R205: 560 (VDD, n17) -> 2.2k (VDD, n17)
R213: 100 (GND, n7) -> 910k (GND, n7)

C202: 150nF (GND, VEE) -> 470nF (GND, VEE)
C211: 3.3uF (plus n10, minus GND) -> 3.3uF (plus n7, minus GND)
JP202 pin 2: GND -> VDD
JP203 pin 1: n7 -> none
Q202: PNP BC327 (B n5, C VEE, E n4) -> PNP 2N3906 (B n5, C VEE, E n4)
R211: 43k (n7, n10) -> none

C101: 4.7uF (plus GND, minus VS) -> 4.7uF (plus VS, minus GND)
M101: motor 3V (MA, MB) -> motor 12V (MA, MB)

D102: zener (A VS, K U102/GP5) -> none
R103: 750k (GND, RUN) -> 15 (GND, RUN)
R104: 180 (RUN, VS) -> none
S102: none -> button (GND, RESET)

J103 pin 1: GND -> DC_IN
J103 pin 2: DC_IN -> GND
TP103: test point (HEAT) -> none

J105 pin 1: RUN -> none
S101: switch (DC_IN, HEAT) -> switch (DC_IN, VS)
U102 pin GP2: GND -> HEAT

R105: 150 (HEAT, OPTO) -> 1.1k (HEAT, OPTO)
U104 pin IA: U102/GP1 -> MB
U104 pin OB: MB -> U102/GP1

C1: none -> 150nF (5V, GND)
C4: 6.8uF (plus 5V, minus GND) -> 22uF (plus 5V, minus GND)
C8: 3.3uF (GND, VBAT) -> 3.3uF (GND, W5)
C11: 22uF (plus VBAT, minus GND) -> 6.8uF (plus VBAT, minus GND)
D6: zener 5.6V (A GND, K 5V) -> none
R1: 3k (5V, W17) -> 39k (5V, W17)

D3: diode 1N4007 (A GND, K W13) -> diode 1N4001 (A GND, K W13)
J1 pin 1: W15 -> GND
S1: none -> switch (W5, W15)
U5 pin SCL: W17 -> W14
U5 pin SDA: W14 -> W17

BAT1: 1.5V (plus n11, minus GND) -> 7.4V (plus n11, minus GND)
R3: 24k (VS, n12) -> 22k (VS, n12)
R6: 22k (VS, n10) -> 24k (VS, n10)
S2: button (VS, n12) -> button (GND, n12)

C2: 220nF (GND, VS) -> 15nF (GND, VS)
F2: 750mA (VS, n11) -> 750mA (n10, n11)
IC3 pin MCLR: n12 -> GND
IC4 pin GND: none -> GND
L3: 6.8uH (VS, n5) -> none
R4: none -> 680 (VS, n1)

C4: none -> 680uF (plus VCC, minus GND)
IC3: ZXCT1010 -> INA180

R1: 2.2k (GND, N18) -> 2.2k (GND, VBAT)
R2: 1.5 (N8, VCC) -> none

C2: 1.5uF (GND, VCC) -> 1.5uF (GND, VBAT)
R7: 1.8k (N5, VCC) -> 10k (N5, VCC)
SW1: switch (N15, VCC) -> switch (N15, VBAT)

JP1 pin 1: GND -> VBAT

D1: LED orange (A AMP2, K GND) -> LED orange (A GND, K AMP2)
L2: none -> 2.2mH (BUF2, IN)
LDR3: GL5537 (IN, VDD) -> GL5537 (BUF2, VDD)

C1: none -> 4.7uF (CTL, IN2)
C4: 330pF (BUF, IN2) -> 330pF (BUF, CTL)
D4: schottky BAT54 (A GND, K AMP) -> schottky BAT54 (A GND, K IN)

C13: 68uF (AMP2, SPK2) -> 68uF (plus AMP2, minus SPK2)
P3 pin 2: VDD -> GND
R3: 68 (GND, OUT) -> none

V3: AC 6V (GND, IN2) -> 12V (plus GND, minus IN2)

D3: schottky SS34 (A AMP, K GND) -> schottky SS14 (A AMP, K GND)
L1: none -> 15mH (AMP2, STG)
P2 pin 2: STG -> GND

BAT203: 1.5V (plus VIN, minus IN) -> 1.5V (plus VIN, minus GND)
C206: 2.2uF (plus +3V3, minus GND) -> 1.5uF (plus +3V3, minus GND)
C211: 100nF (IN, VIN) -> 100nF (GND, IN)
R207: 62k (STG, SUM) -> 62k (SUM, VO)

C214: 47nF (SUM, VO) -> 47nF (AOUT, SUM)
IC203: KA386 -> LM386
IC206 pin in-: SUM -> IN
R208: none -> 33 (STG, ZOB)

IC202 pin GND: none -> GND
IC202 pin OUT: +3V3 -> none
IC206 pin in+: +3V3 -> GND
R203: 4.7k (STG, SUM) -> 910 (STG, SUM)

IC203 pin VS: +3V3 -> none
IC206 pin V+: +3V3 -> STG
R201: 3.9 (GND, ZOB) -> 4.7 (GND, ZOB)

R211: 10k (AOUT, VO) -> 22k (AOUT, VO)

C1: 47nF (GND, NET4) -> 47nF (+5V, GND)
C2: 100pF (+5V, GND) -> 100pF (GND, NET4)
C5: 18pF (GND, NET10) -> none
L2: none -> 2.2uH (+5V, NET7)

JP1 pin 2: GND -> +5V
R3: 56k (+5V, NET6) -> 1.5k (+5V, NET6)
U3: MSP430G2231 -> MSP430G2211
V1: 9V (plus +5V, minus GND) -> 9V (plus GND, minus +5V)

**********

**WHAT YOU ARE ASKED TO DO**.
Reproduce each line from the data that has "zener" in it.

**EXPECTED ANSWER**.
D102: zener (A VS, K U102/GP5) -> none
D6: zener 5.6V (A GND, K 5V) -> none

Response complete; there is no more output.